■ Problem requirements ■
Locate and copy each line in the data that contains the word "yellow".

■ Records for the task ■

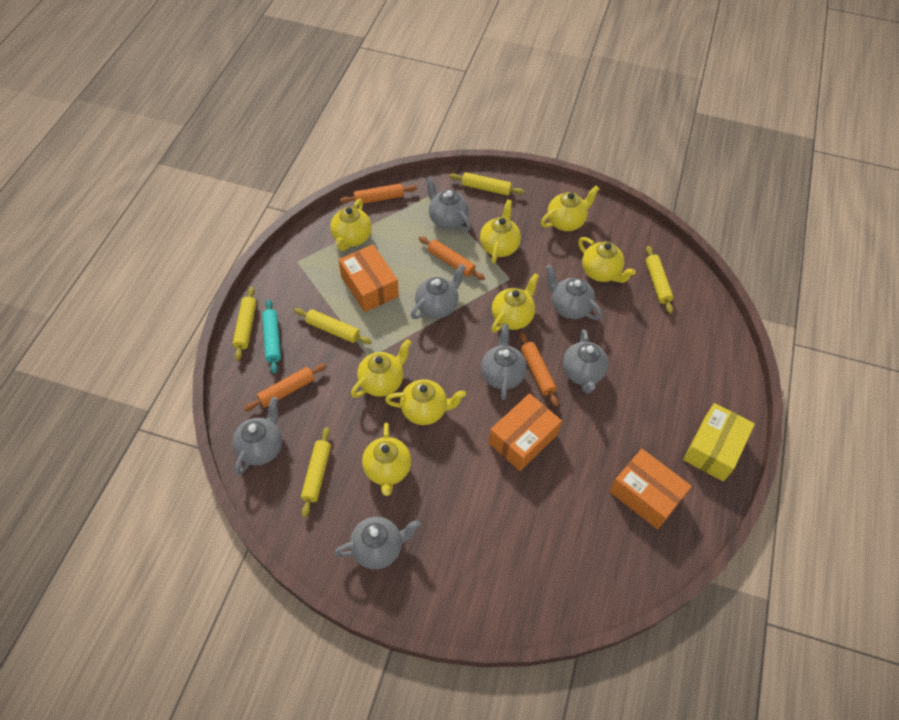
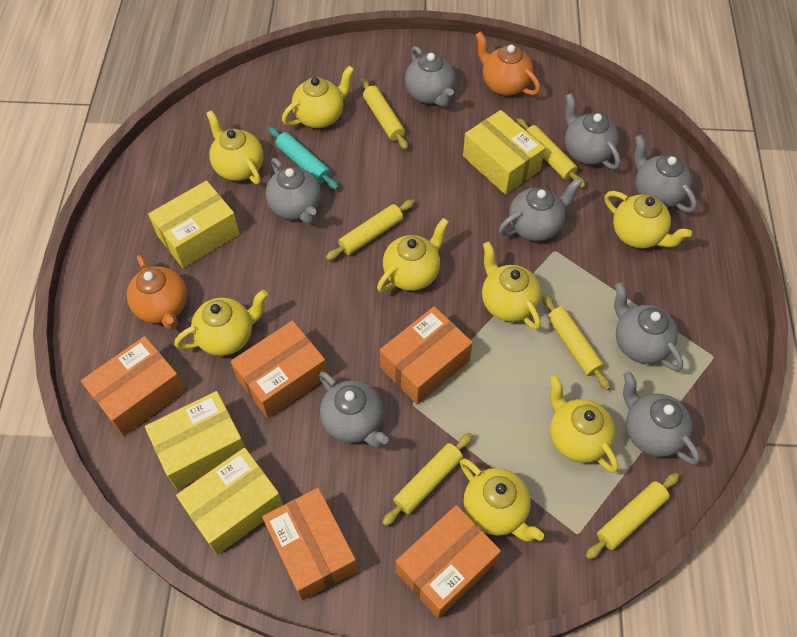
grey teapot: 7 -> 8
orange box: 3 -> 5
orange rolling pin: 4 -> 0
orange teapot: 0 -> 2
yellow box: 1 -> 4
yellow rolling pin: 5 -> 6

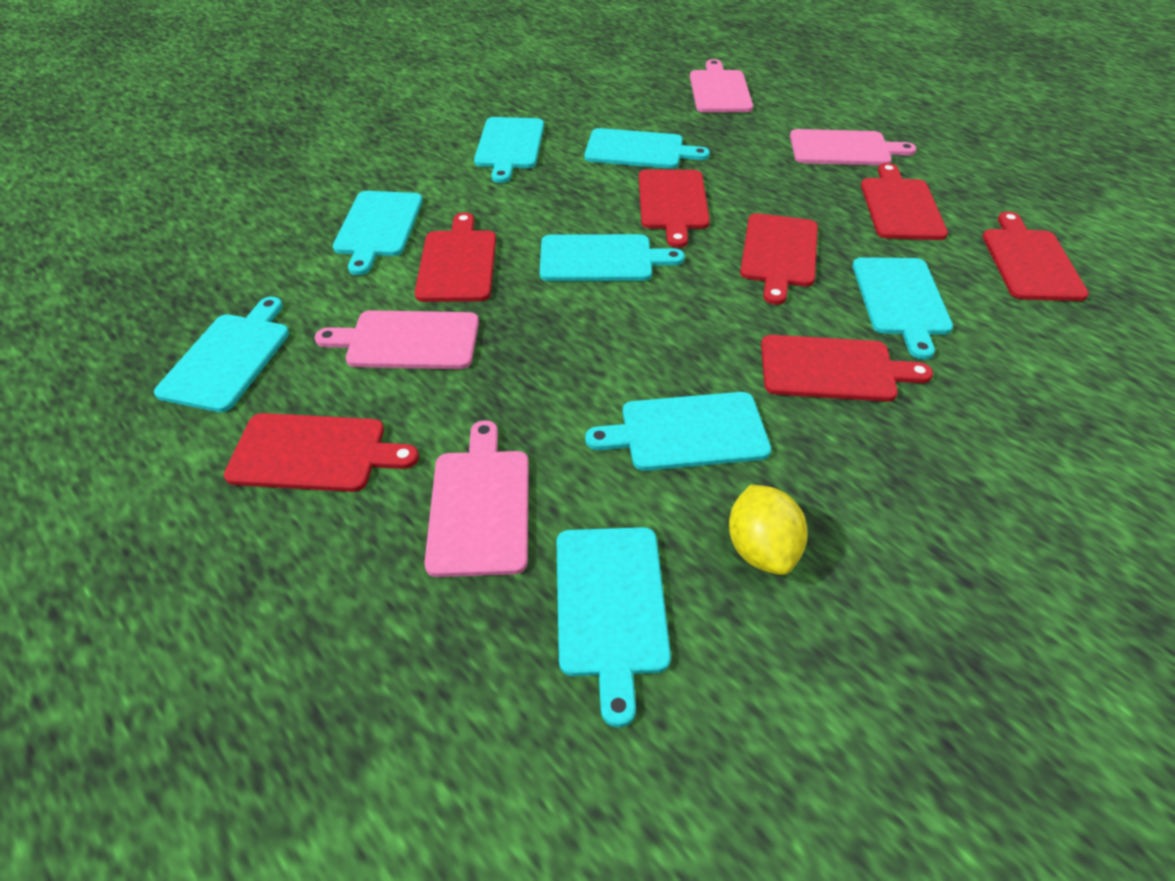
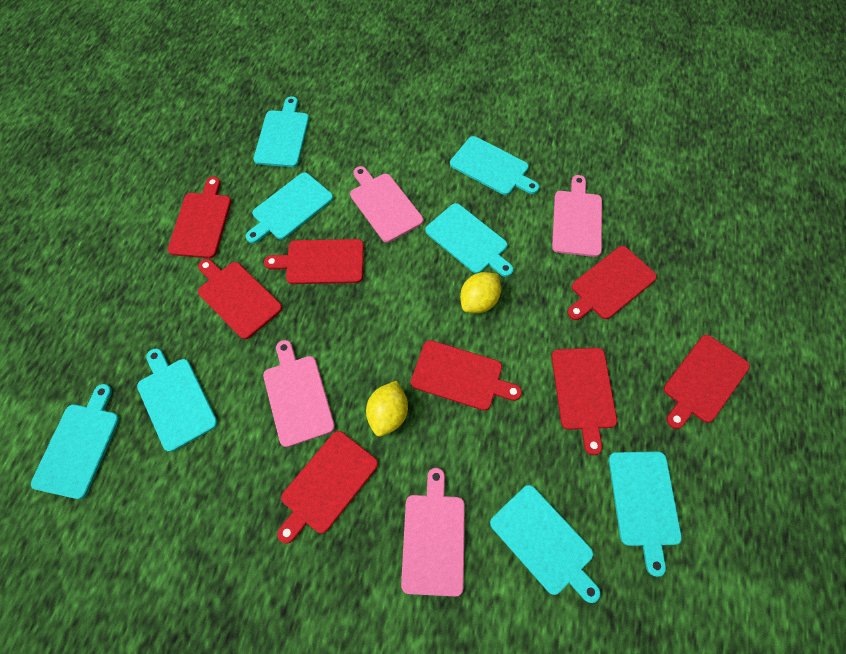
red cutting board: 7 -> 8
yellow lemon: 1 -> 2

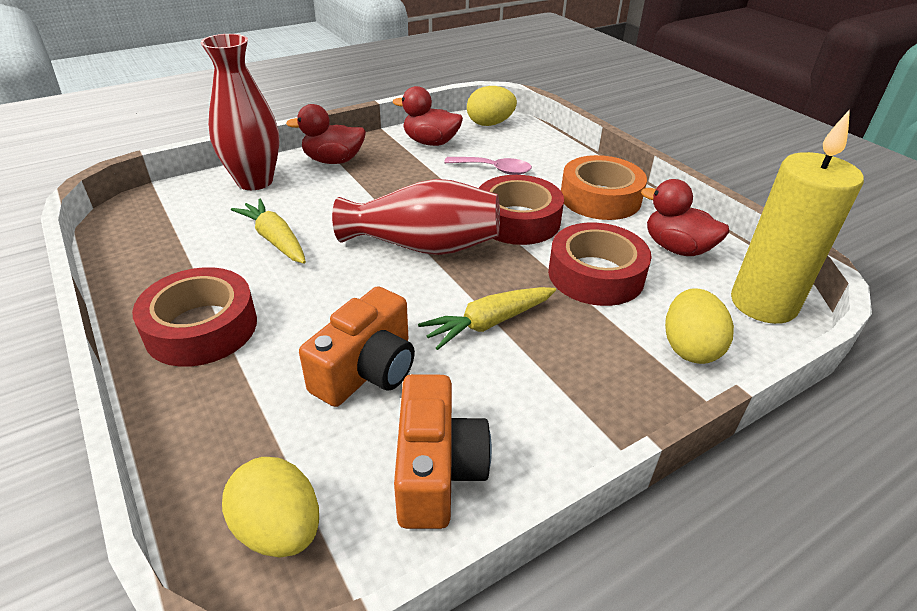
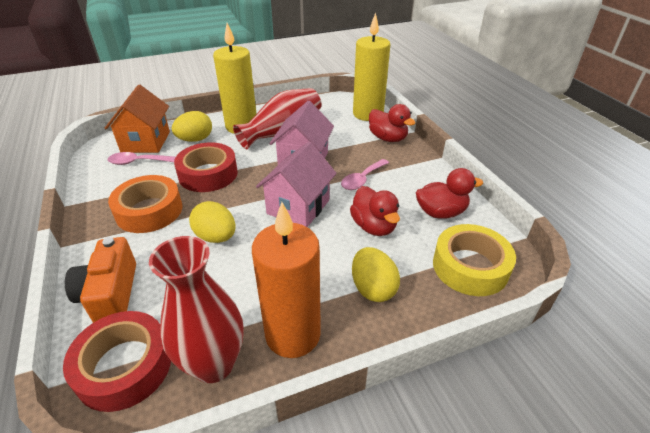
orange camera: 2 -> 1
orange candle: 0 -> 1
orange house: 0 -> 1
pink house: 0 -> 2
pink spoon: 1 -> 2
red tape: 3 -> 2
yellow candle: 1 -> 2
yellow carrot: 2 -> 0
yellow tape: 0 -> 1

■ Response area ■
yellow box: 1 -> 4
yellow rolling pin: 5 -> 6
yellow lemon: 1 -> 2
yellow candle: 1 -> 2
yellow carrot: 2 -> 0
yellow tape: 0 -> 1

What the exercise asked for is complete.